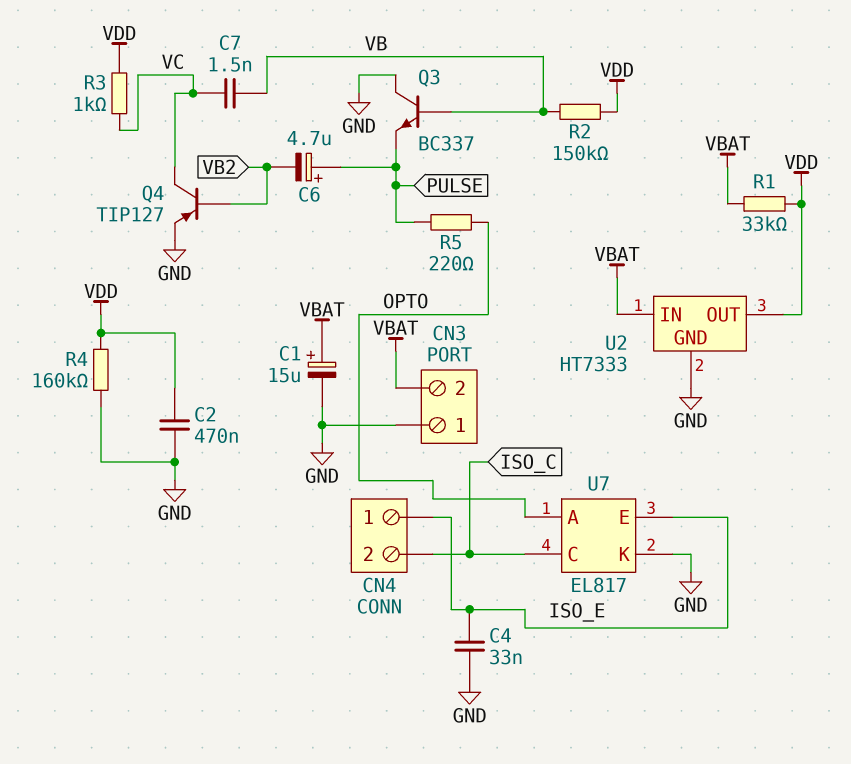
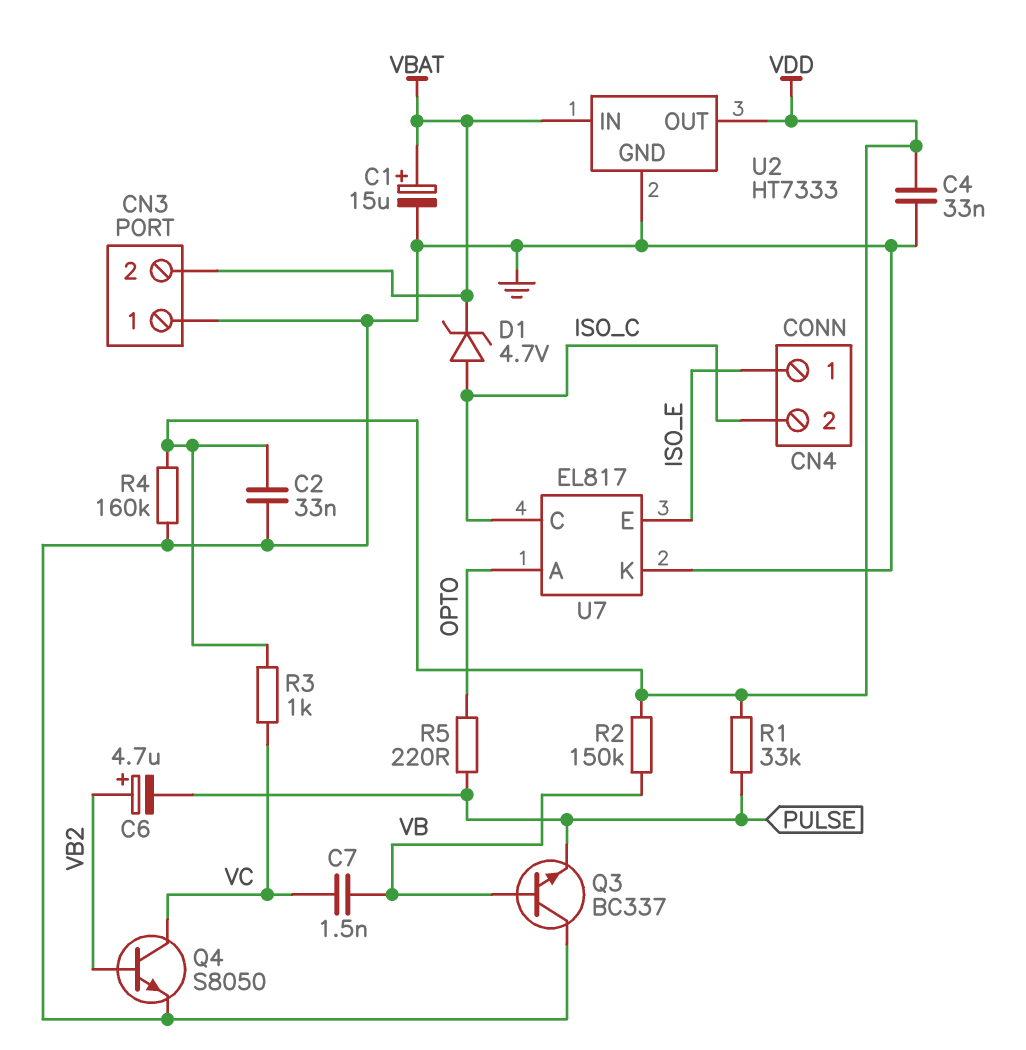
C2: 470nF (GND, VDD) -> 33nF (GND, VDD)
C4: 33nF (GND, ISO_E) -> 33nF (GND, VDD)
C6: 4.7uF (plus PULSE, minus VB2) -> 4.7uF (plus VB2, minus PULSE)
D1: none -> zener 4.7V (A ISO_C, K VBAT)
Q4: PNP TIP127 (B VB2, C VC, E GND) -> NPN S8050 (B VB2, C VC, E GND)
R1: 33k (VBAT, VDD) -> 33k (PULSE, VDD)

- - -

Work request:
Reproduce exactly the line containing "Q4: PNP TIP127" and every line after it through the end of the records above, and nothing else.

Your response:
Q4: PNP TIP127 (B VB2, C VC, E GND) -> NPN S8050 (B VB2, C VC, E GND)
R1: 33k (VBAT, VDD) -> 33k (PULSE, VDD)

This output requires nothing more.